- [Aim of the exercise] Return exactly those lines of the material below that fall between the line holding "brown bottle: 3 -> 4" and the line holding "purple bottle: 2 -> 0", inclusive.

- [Material for the task]
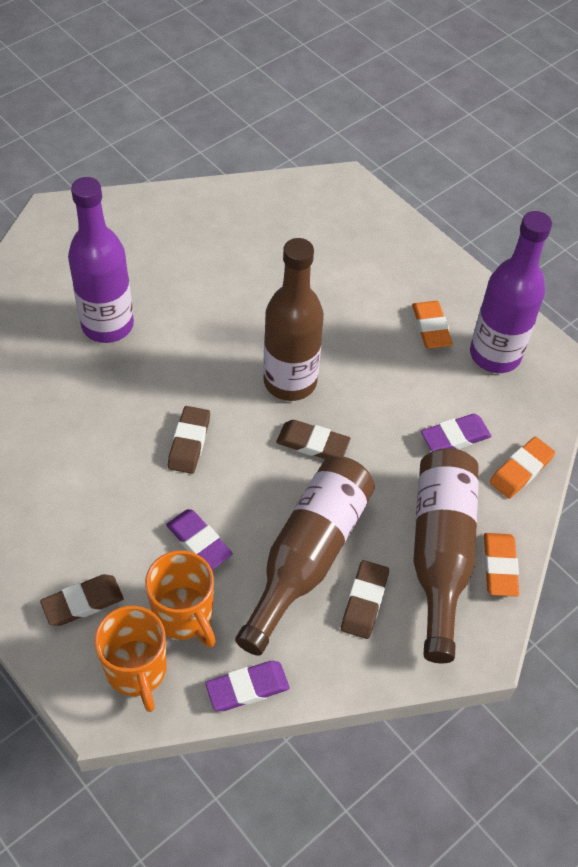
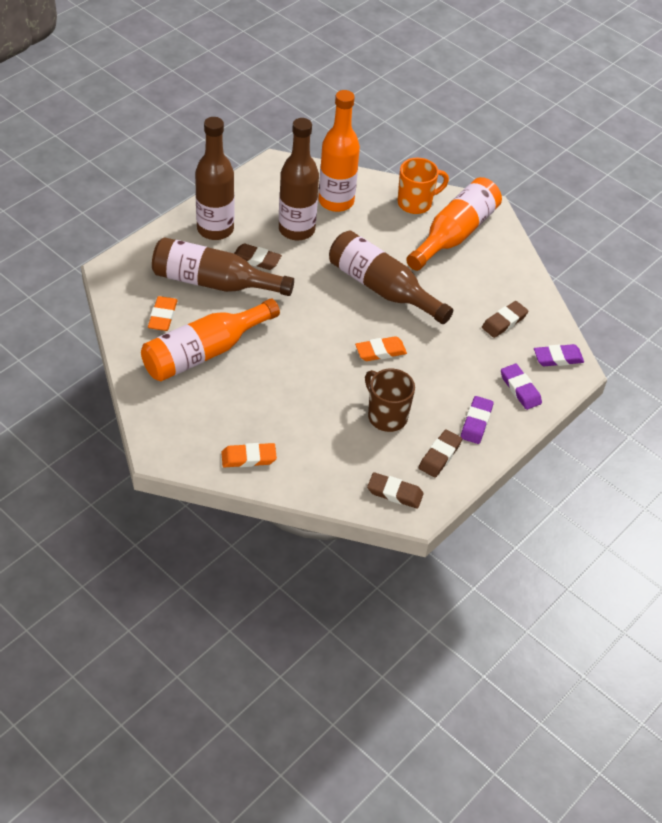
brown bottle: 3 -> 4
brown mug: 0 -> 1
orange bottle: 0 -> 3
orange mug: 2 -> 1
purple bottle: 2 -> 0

--

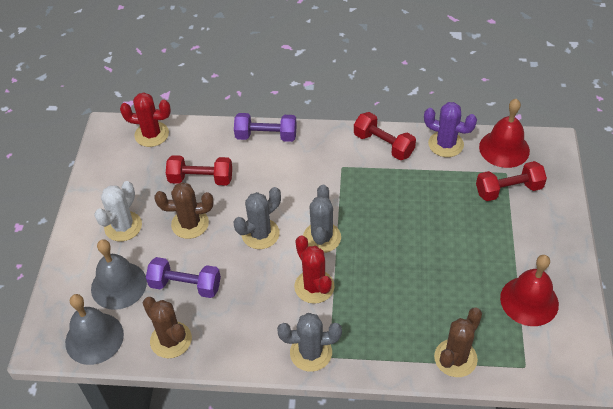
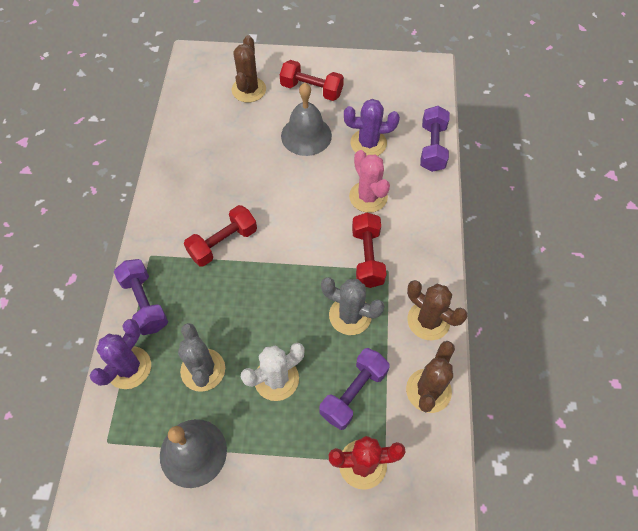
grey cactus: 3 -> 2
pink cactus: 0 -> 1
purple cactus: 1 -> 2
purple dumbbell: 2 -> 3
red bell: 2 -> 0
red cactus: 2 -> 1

...

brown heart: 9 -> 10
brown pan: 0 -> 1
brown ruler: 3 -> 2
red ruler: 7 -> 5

- [Written solution]
brown bottle: 3 -> 4
brown mug: 0 -> 1
orange bottle: 0 -> 3
orange mug: 2 -> 1
purple bottle: 2 -> 0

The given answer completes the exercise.